YOUR INSTRUCTIONS >> Write out each line of the records that has "coloured" in it.

(Items from a dataset)
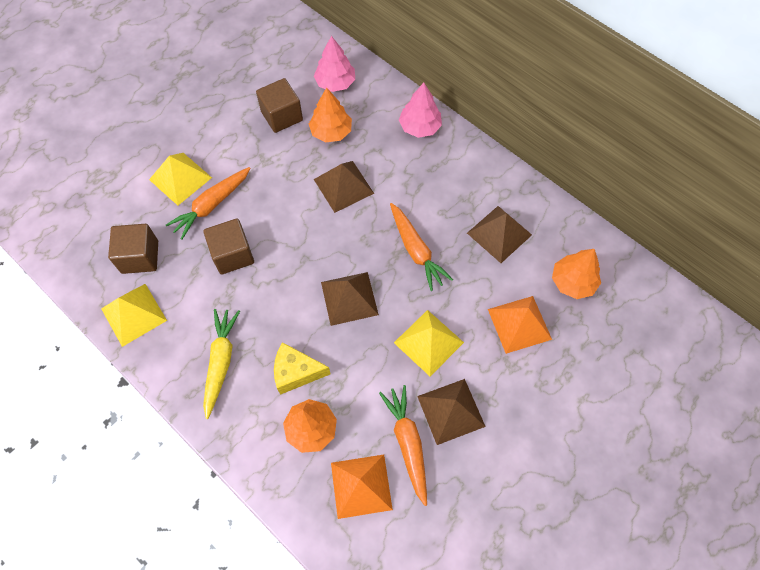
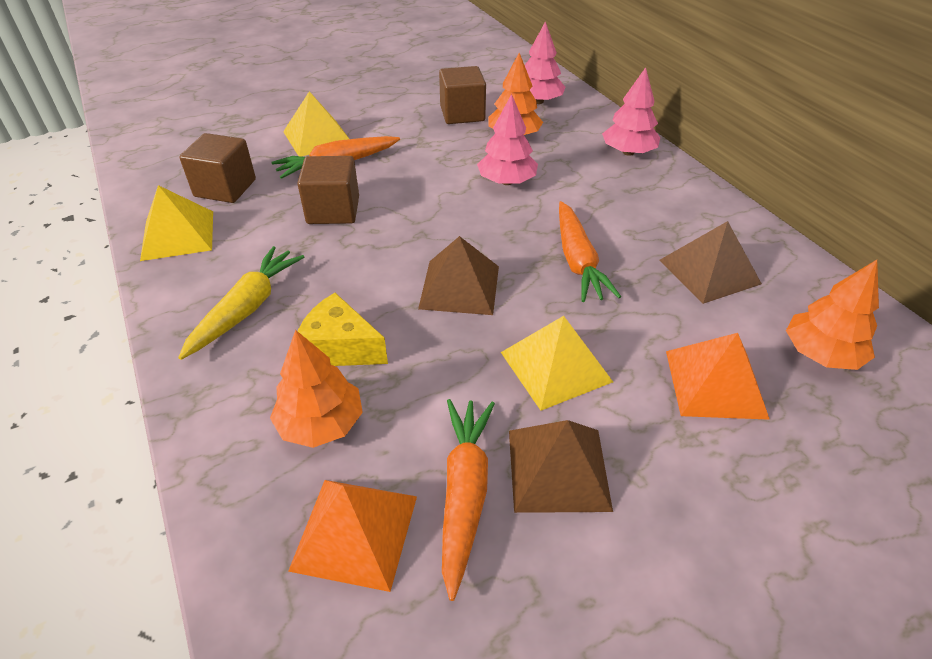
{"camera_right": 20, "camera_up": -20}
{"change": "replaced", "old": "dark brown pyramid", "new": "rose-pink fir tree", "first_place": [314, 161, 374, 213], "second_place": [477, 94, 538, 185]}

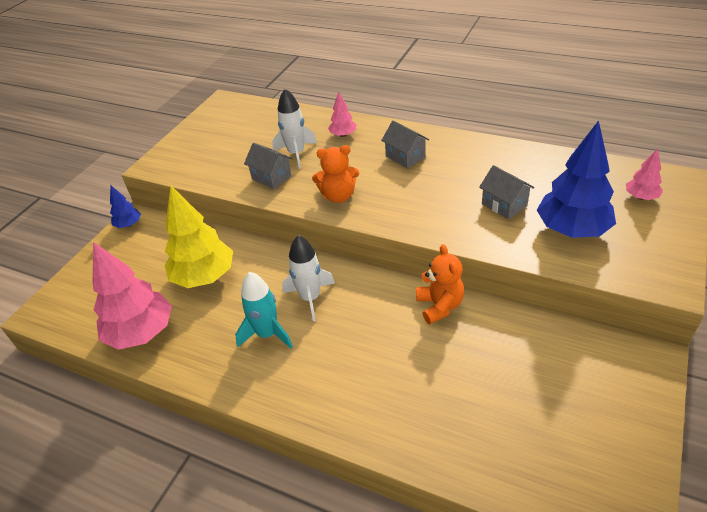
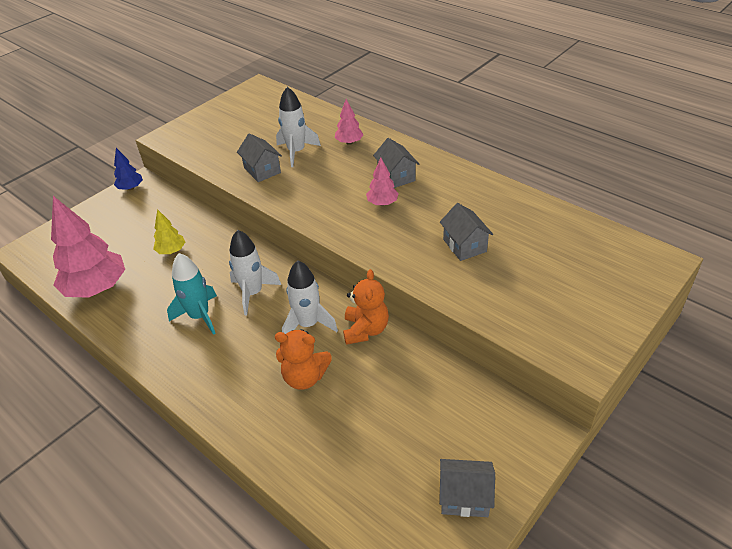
{"camera_right": 15, "camera_up": 0}
{"change": "resized", "old": "bright yellow fir tree", "first_place": [164, 186, 233, 288], "second_place": [153, 209, 185, 254], "factor": 0.49}
{"change": "moved", "old": "orange-coloured teddy", "first_place": [312, 145, 359, 203], "second_place": [275, 329, 332, 390]}
{"change": "removed", "old": "cobalt fir tree", "first_place": [537, 120, 616, 238]}
{"change": "moved", "old": "rose-pink fir tree", "first_place": [626, 148, 663, 200], "second_place": [366, 158, 399, 206]}
{"change": "added", "new": "white toy rocket", "second_place": [282, 261, 338, 334]}
{"change": "added", "new": "gray house", "second_place": [439, 459, 495, 517]}

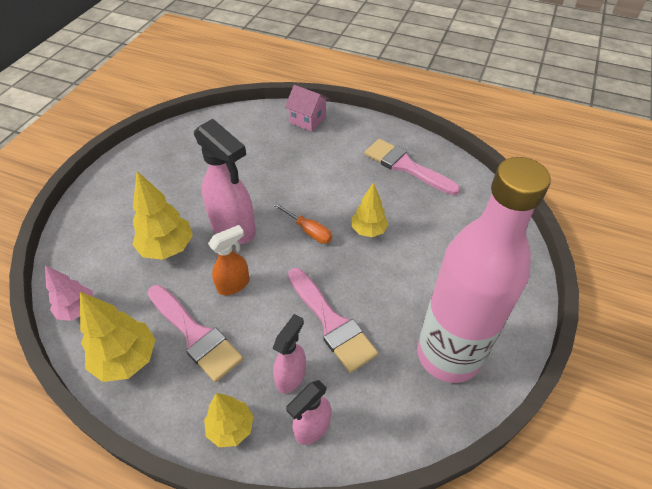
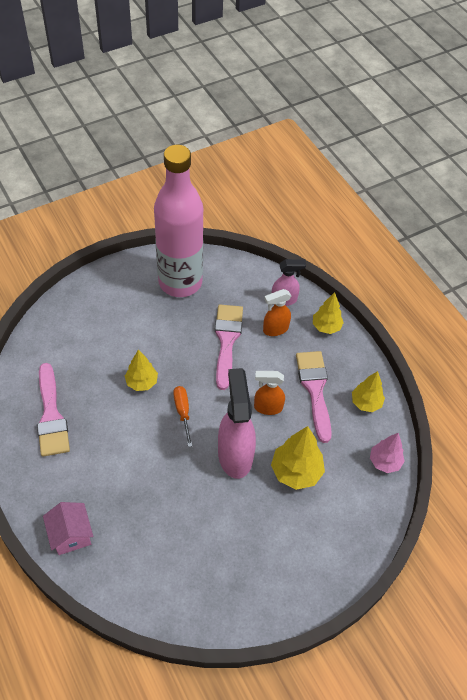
{"camera_right": -145, "camera_up": 5}
{"change": "resized", "old": "bright yellow fir tree", "first_place": [80, 292, 156, 382], "second_place": [352, 371, 385, 412], "factor": 0.66}
{"change": "recoloured", "old": "rose-pink sprayer", "new": "orange-coloured sprayer", "first_place": [273, 314, 306, 393], "second_place": [263, 289, 291, 336]}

RESPONSE TO THIS TASK >>
{"change": "moved", "old": "orange-coloured teddy", "first_place": [312, 145, 359, 203], "second_place": [275, 329, 332, 390]}
{"change": "recoloured", "old": "rose-pink sprayer", "new": "orange-coloured sprayer", "first_place": [273, 314, 306, 393], "second_place": [263, 289, 291, 336]}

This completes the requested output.